In the entries below, go to the line containing "J1 pin 2: VS -> VRAW" and repeat it along with every later line, exactly.

*** Opening of DATA ***

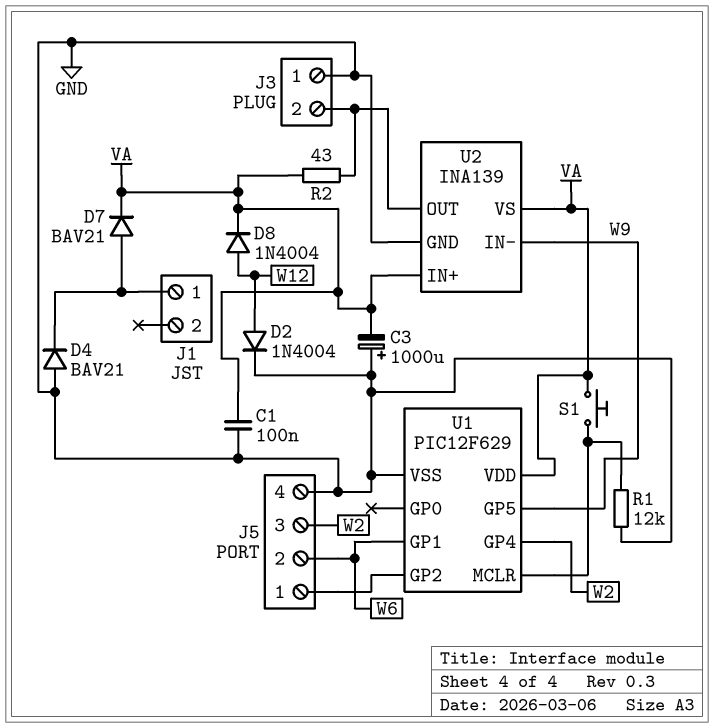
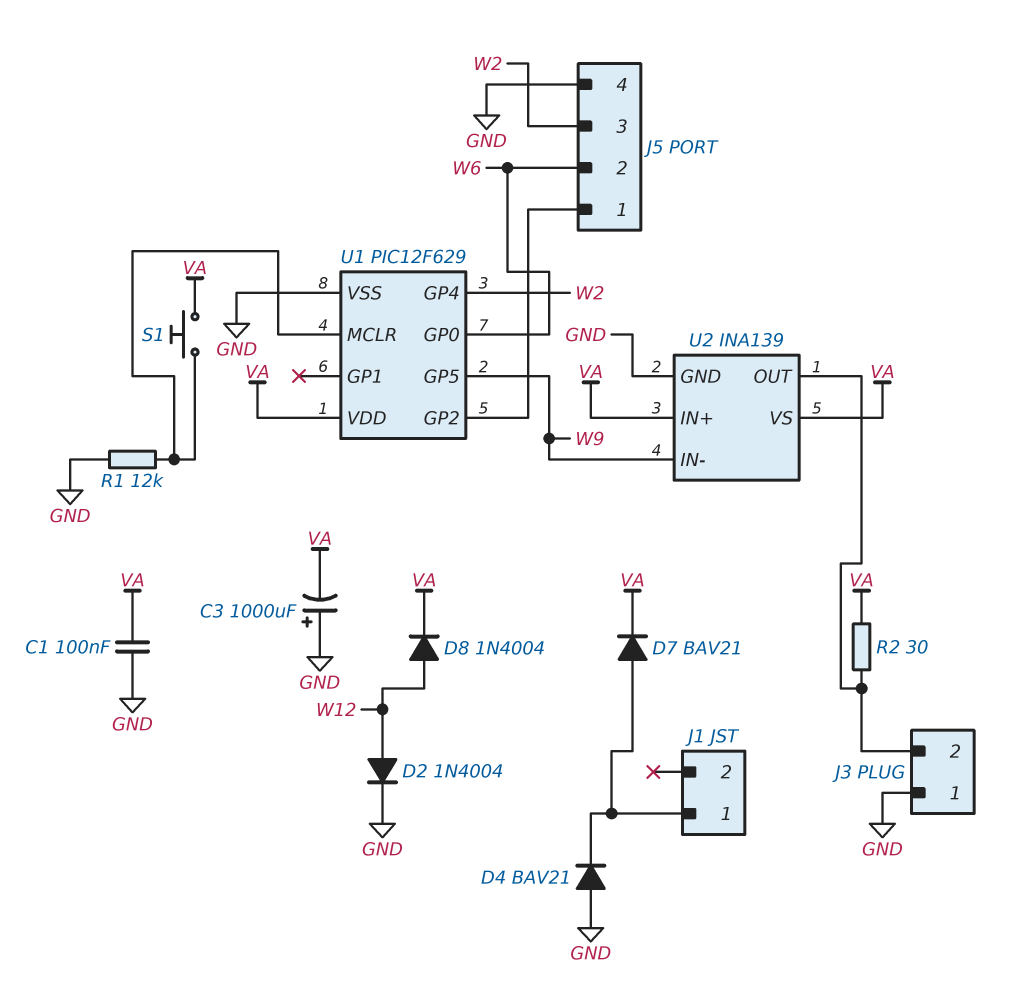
R2: 43 (J3/2, VA) -> 30 (J3/2, VA)
U1 pin GP0: none -> W6
U1 pin GP1: W6 -> none

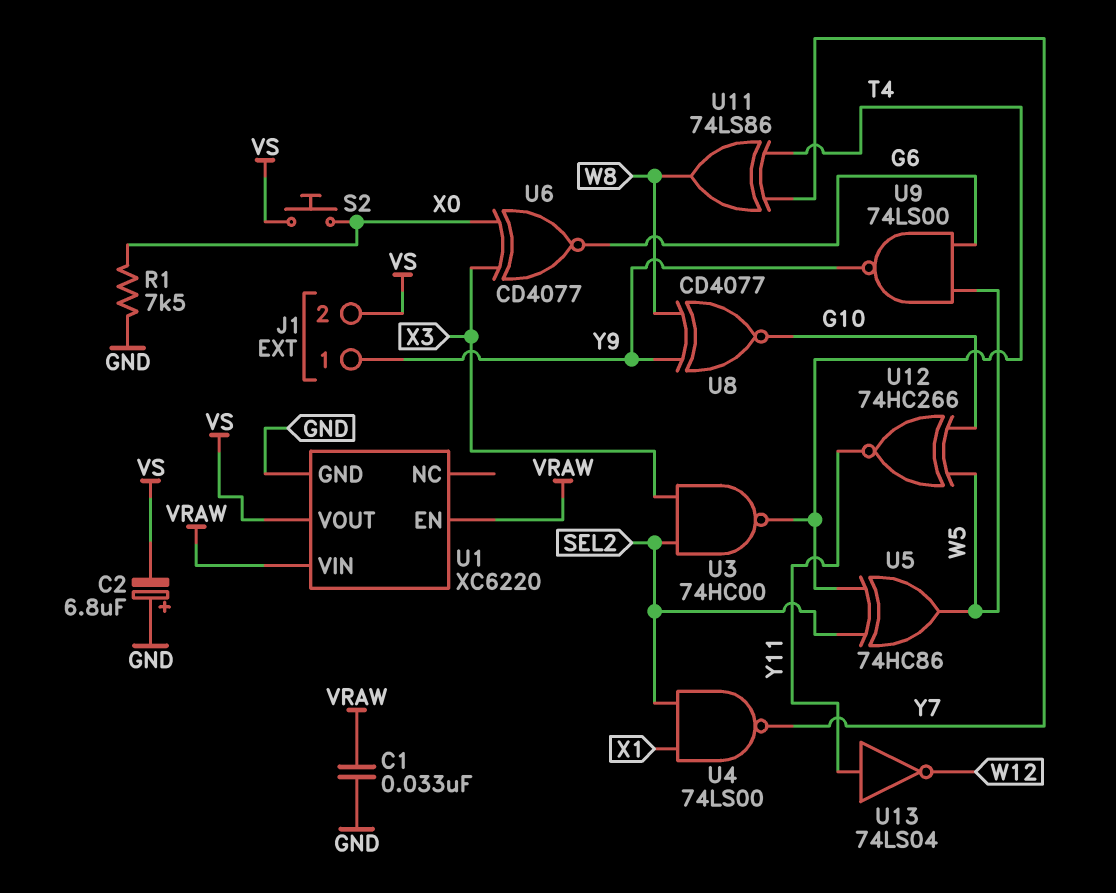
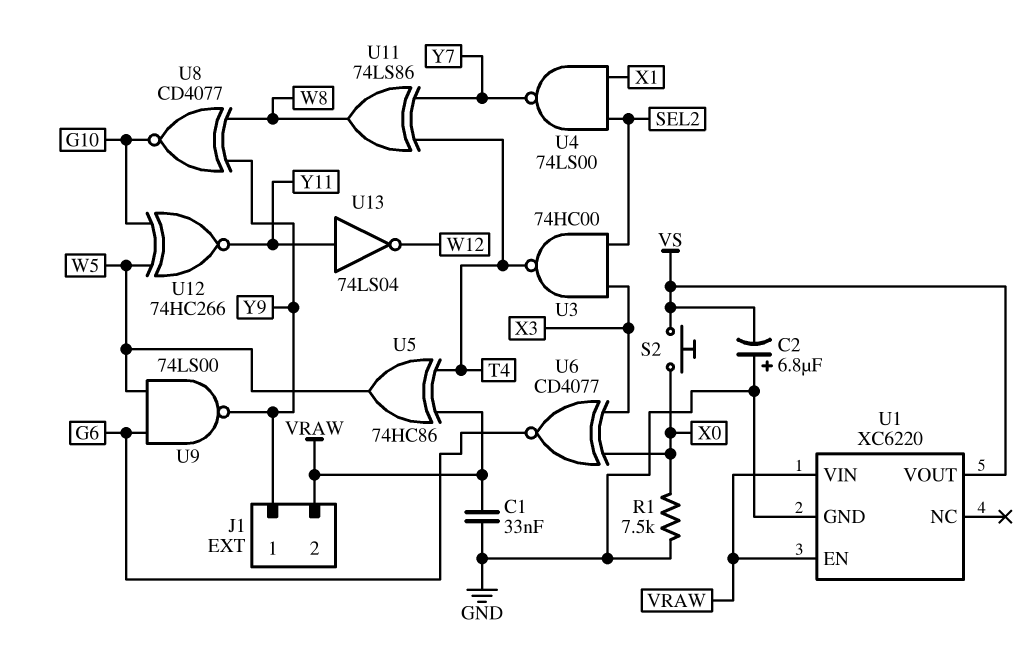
J1 pin 2: VS -> VRAW
U5: XOR 74HC86 (in SEL2, in T4, out W5) -> XOR 74HC86 (in T4, in VRAW, out W5)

*** Close of DATA ***

» OUTPUT BELOW
J1 pin 2: VS -> VRAW
U5: XOR 74HC86 (in SEL2, in T4, out W5) -> XOR 74HC86 (in T4, in VRAW, out W5)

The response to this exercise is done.